Try it:
Only the lines from the one that includes "STEPPER1 pin IN3: C14 -> B10" through the last line below belong in the reply, copied exactly and without pictures.

Supplied material:
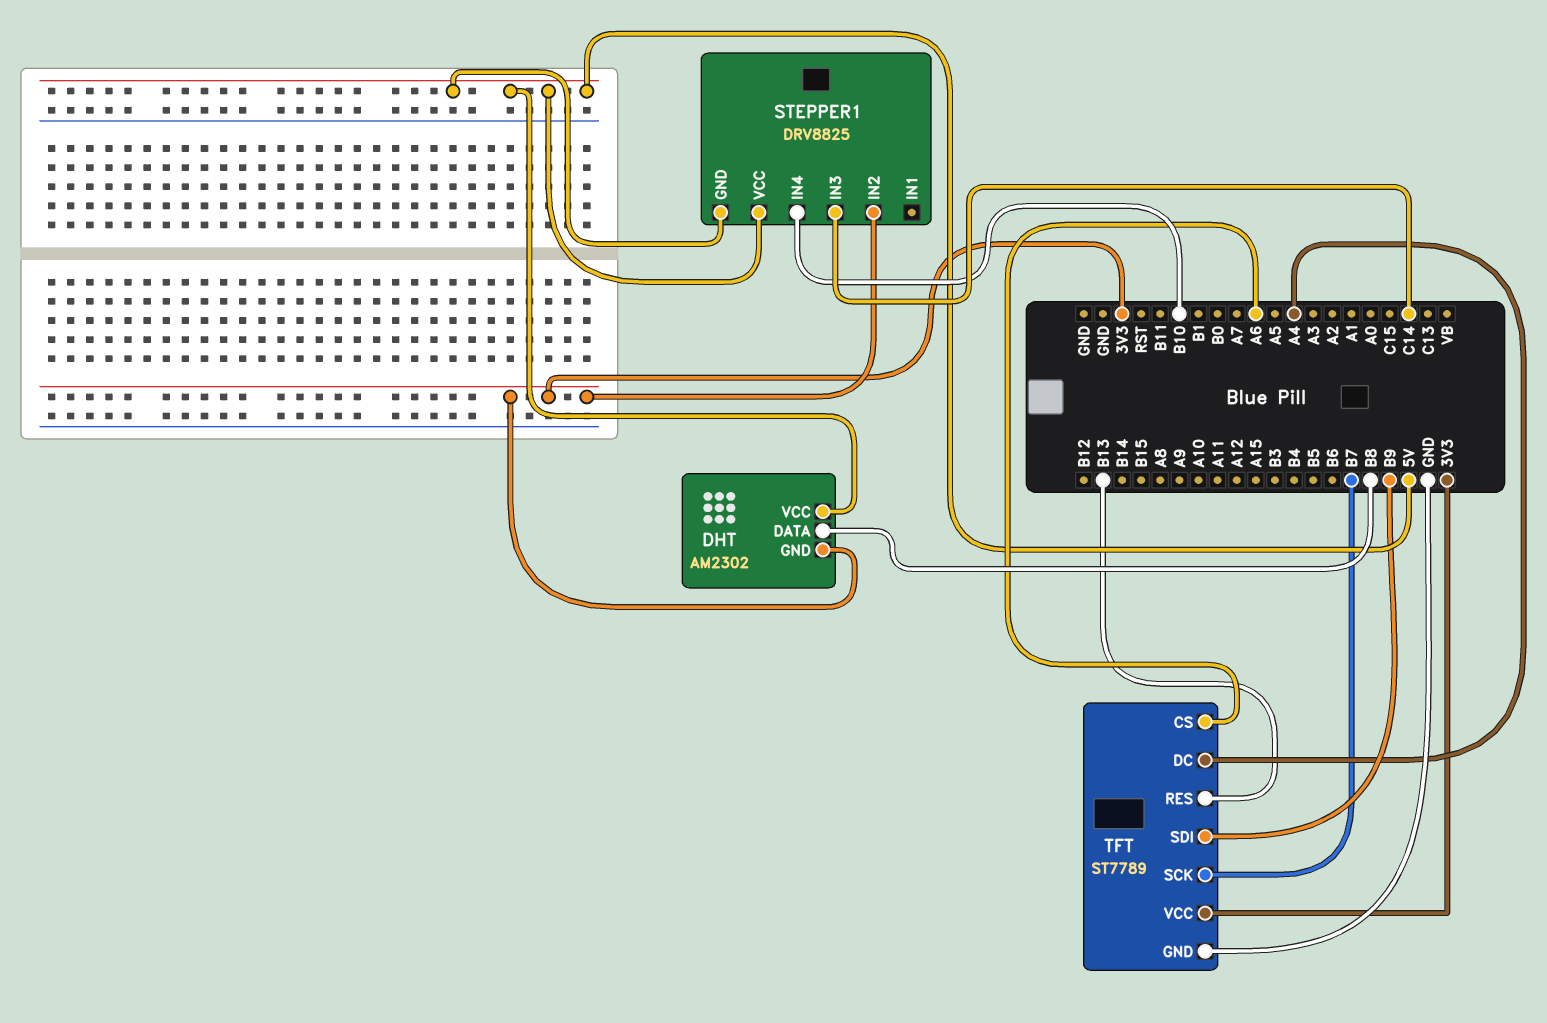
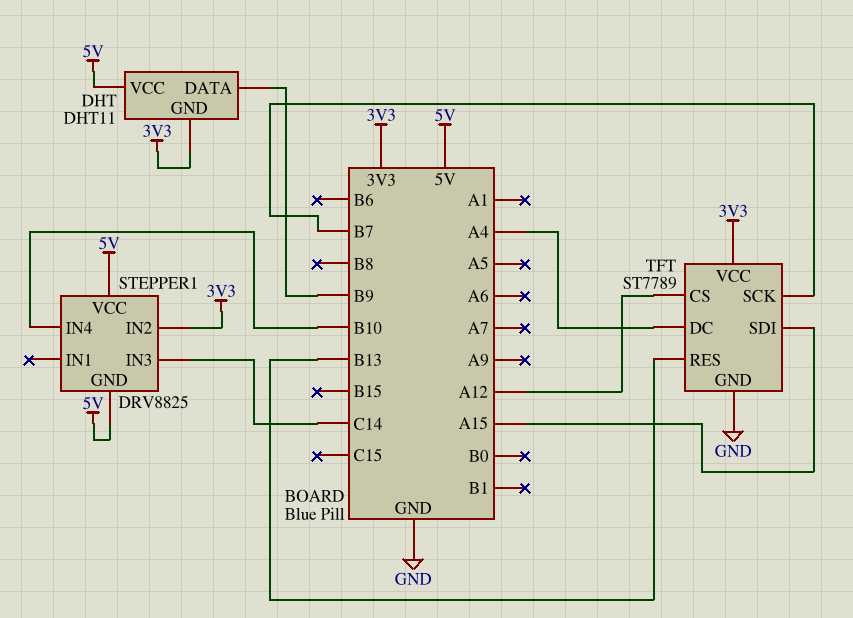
DHT: AM2302 -> DHT11
DHT pin DATA: B8 -> B9
TFT pin CS: A6 -> A12
TFT pin SDI: B9 -> A15

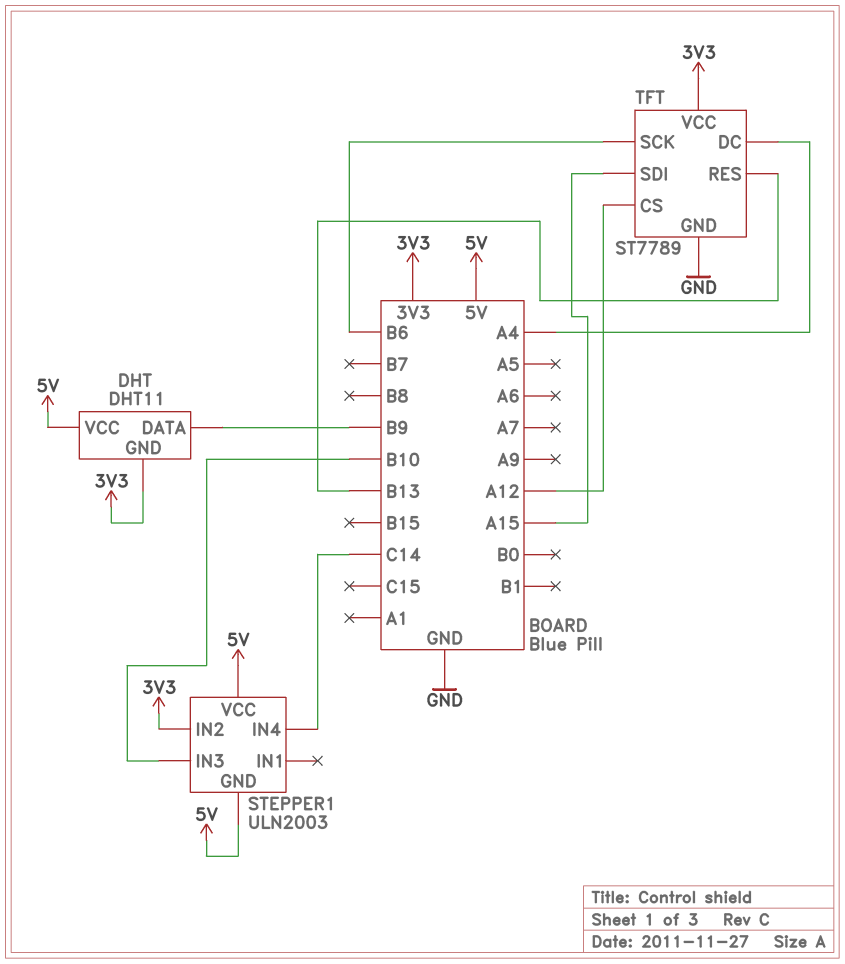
STEPPER1: DRV8825 -> ULN2003
STEPPER1 pin IN3: C14 -> B10
STEPPER1 pin IN4: B10 -> C14
TFT pin SCK: B7 -> B6

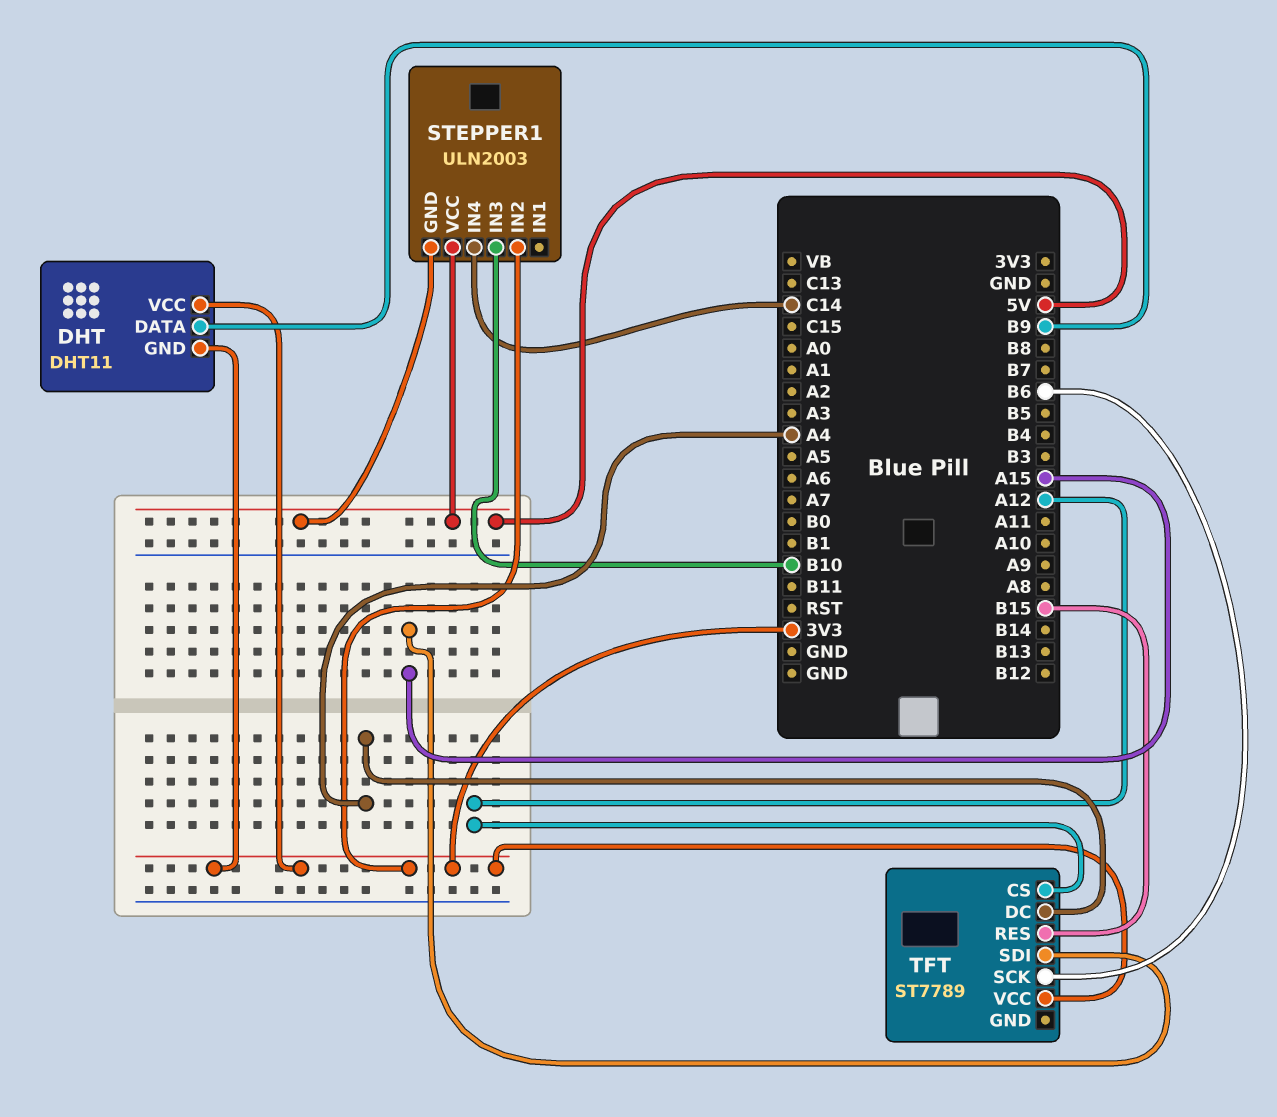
DHT pin VCC: 5V -> 3V3
TFT pin GND: GND -> none
TFT pin RES: B13 -> B15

Task answer:
STEPPER1 pin IN3: C14 -> B10
STEPPER1 pin IN4: B10 -> C14
TFT pin SCK: B7 -> B6

DHT pin VCC: 5V -> 3V3
TFT pin GND: GND -> none
TFT pin RES: B13 -> B15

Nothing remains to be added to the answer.